◆ Description of the task: Find all lines in the records that include the word "SONAR", and copy them out.

*** Material to process ***

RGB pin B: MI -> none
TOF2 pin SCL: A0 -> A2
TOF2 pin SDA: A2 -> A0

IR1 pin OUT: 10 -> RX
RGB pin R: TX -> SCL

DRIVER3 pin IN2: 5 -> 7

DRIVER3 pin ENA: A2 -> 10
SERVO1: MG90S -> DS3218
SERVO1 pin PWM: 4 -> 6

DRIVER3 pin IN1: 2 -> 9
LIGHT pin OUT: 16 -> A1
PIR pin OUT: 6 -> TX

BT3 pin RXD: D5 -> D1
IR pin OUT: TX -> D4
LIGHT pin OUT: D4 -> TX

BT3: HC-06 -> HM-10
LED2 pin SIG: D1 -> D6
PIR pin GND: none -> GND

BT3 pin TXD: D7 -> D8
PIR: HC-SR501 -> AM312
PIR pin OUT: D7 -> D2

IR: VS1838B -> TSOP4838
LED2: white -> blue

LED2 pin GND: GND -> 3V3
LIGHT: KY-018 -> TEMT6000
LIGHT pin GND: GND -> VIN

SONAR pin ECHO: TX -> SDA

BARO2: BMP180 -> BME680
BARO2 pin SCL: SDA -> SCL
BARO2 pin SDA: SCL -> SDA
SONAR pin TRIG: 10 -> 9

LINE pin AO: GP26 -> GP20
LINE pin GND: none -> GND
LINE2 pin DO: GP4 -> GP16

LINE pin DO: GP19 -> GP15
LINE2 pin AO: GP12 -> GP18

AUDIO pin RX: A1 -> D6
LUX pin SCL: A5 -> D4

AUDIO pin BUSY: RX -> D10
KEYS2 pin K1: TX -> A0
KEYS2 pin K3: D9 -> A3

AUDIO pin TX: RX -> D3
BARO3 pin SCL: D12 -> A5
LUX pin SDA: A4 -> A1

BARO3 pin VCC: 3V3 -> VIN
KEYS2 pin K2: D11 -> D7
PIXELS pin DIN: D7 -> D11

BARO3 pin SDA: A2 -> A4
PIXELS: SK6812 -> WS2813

***

◆ The completed task:
SONAR pin ECHO: TX -> SDA
SONAR pin TRIG: 10 -> 9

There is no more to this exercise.